▶ [PROBLEM STATEMENT]: Your answer should hold exactly the lines from the line containing "WHITE BELL <217,341,261,396>" through the end of the entries that follow.

····················

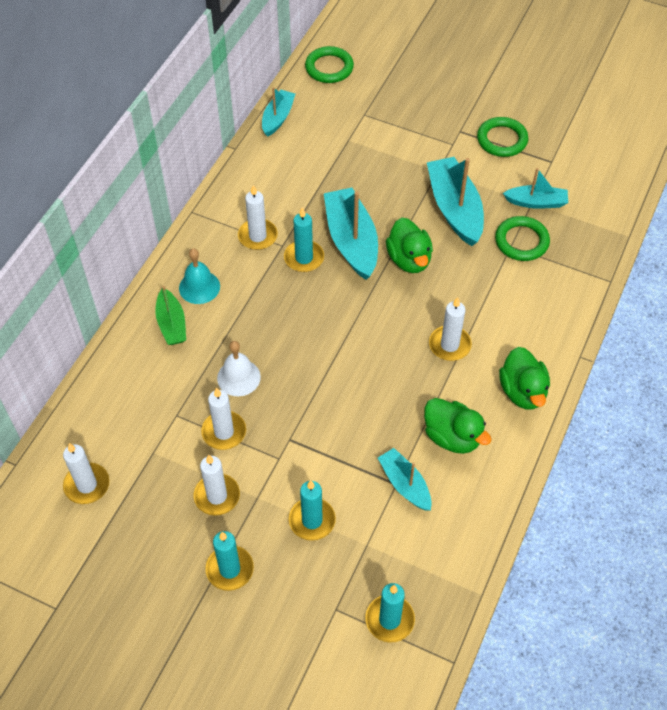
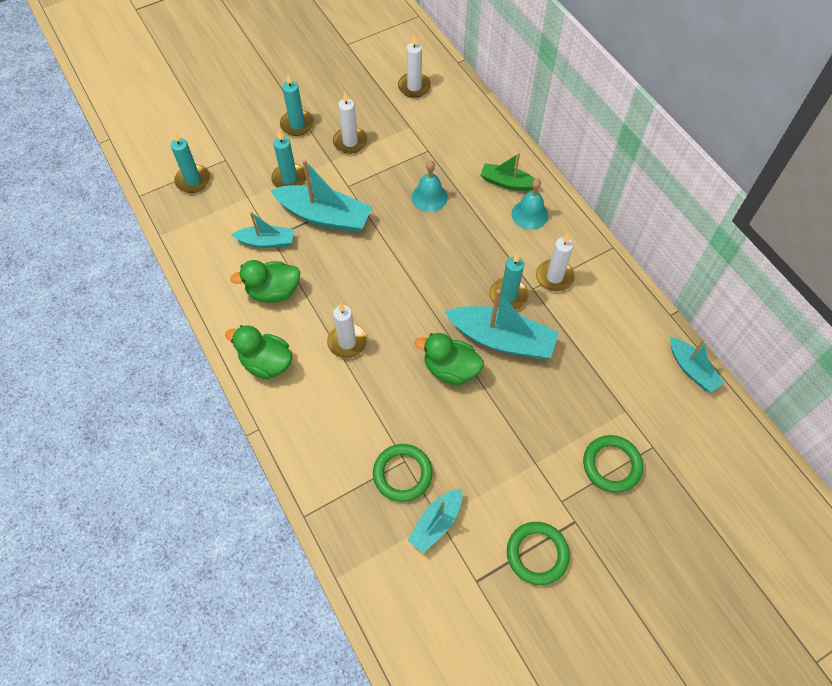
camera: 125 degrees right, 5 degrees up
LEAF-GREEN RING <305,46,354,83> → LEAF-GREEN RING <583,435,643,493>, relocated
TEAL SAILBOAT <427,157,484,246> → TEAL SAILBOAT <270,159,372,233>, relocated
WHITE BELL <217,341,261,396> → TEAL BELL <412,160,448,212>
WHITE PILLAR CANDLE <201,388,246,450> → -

····················

▶ [THE COMPLETED TASK]:
WHITE BELL <217,341,261,396> → TEAL BELL <412,160,448,212>
WHITE PILLAR CANDLE <201,388,246,450> → -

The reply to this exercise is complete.